### EXERCISE
From the data, return each line holding the word "rouge".

### DATASET CONTENT
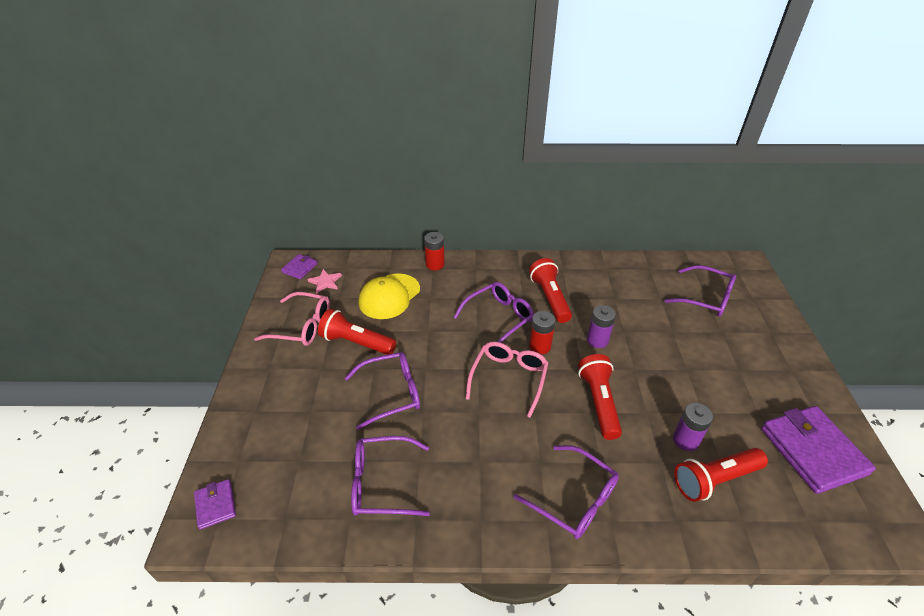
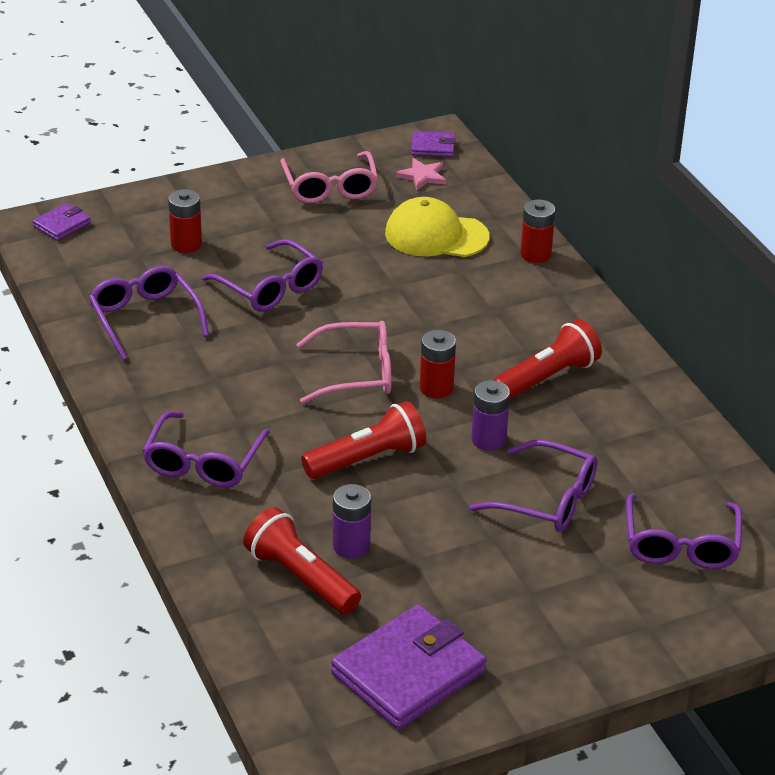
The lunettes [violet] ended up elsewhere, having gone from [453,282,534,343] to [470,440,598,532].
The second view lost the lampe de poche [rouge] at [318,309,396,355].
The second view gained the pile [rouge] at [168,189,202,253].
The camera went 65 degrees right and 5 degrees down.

### OUTPUT OF THE EXERCISE
The second view lost the lampe de poche [rouge] at [318,309,396,355].
The second view gained the pile [rouge] at [168,189,202,253].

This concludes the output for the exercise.